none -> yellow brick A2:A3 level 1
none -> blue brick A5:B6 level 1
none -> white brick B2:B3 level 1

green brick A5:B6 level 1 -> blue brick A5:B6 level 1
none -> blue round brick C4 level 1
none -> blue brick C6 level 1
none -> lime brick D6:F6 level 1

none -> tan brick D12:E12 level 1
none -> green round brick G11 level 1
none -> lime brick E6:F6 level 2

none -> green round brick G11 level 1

***

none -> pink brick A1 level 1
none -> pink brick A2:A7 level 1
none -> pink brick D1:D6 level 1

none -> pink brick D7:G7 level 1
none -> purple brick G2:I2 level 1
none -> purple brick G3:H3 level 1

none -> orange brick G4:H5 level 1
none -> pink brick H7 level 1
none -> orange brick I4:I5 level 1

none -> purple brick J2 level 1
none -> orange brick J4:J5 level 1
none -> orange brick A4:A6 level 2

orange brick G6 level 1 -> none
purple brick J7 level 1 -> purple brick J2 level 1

***

◆ Task details
Return each line of the material in which the string "lime" can be found.

◆ Output for this exercise
none -> lime brick D6:F6 level 1
none -> lime brick E6:F6 level 2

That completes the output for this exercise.